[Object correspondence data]
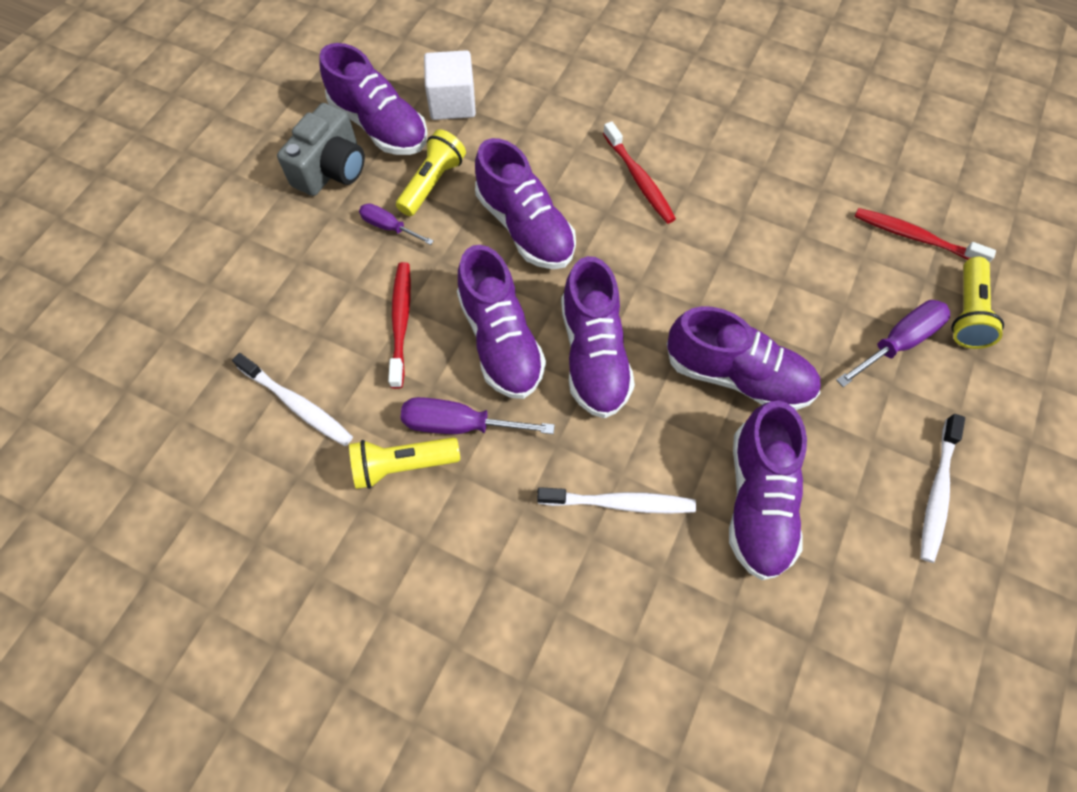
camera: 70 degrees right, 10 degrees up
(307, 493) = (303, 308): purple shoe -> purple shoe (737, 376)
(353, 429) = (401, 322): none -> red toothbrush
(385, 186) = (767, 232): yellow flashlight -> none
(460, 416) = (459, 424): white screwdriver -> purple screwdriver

* **To-do item**
Look above for the line containing "(307, 493) = (303, 308): purple"; copy from it through the last line, exactly, and nothing more.

* **Response**
(307, 493) = (303, 308): purple shoe -> purple shoe (737, 376)
(353, 429) = (401, 322): none -> red toothbrush
(385, 186) = (767, 232): yellow flashlight -> none
(460, 416) = (459, 424): white screwdriver -> purple screwdriver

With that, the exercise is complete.